YOUR INSTRUCTIONS :: Reproduce word for word every line from the one containing "R7: 8.2k (OUT, STG) -> 22 (OUT, STG)" to the final line of the data below; omit the pictures.

======== DATASET RECORDS ========

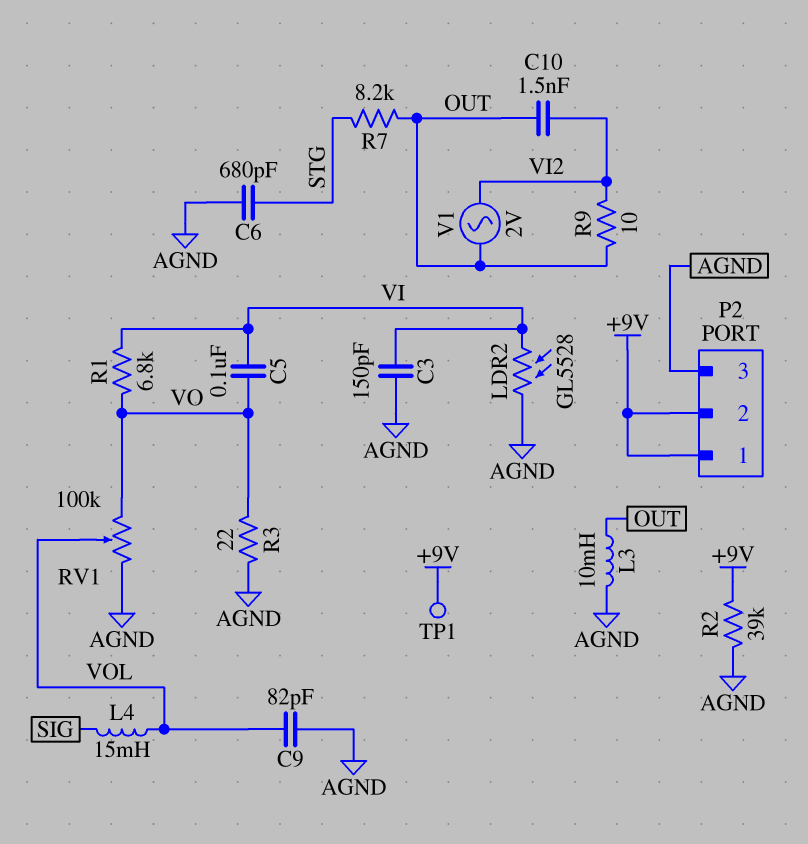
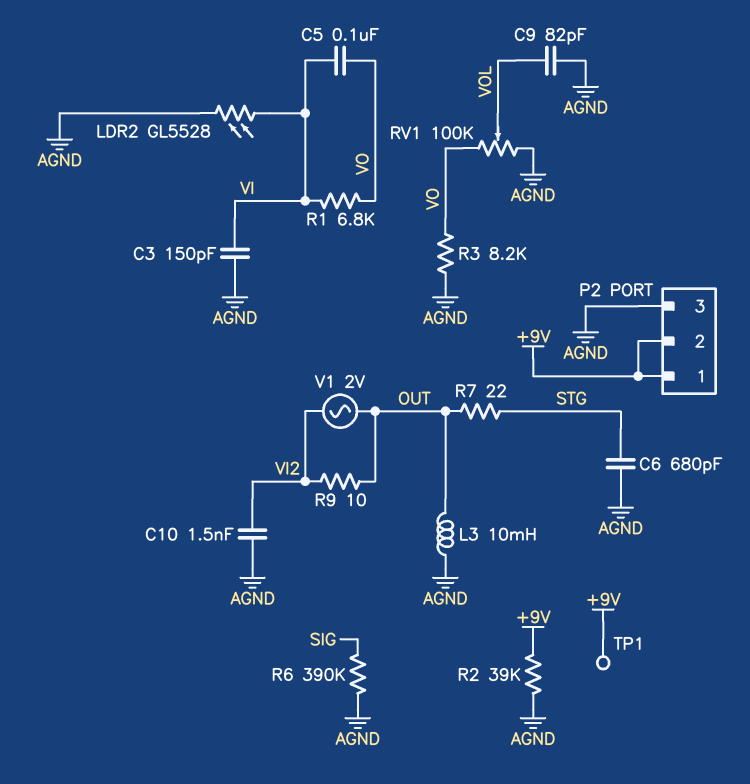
C10: 1.5nF (OUT, VI2) -> 1.5nF (AGND, VI2)
L4: 15mH (SIG, VOL) -> none
R3: 22 (AGND, VO) -> 8.2k (AGND, VO)
R6: none -> 390k (AGND, SIG)
R7: 8.2k (OUT, STG) -> 22 (OUT, STG)

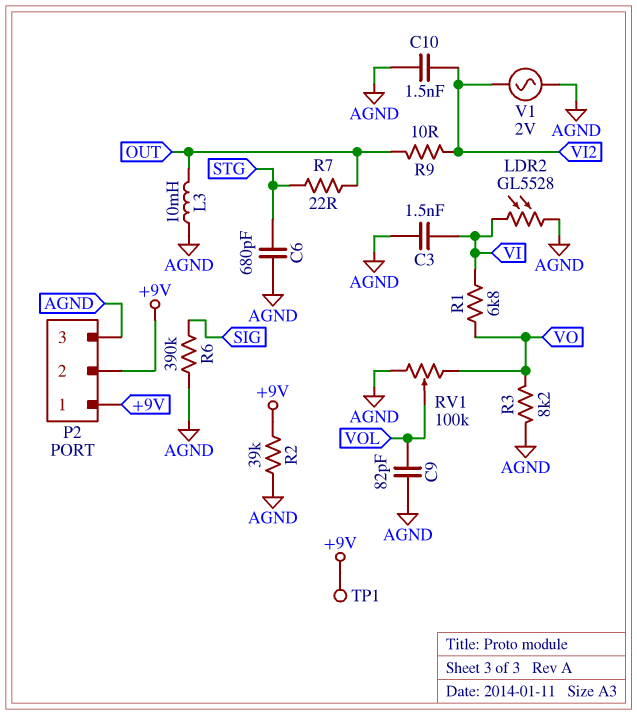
C3: 150pF (AGND, VI) -> 1.5nF (AGND, VI)
C5: 100nF (VI, VO) -> none
V1: AC 2V (OUT, VI2) -> AC 2V (AGND, VI2)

========

RESPONSE TO THE TASK ::
R7: 8.2k (OUT, STG) -> 22 (OUT, STG)

C3: 150pF (AGND, VI) -> 1.5nF (AGND, VI)
C5: 100nF (VI, VO) -> none
V1: AC 2V (OUT, VI2) -> AC 2V (AGND, VI2)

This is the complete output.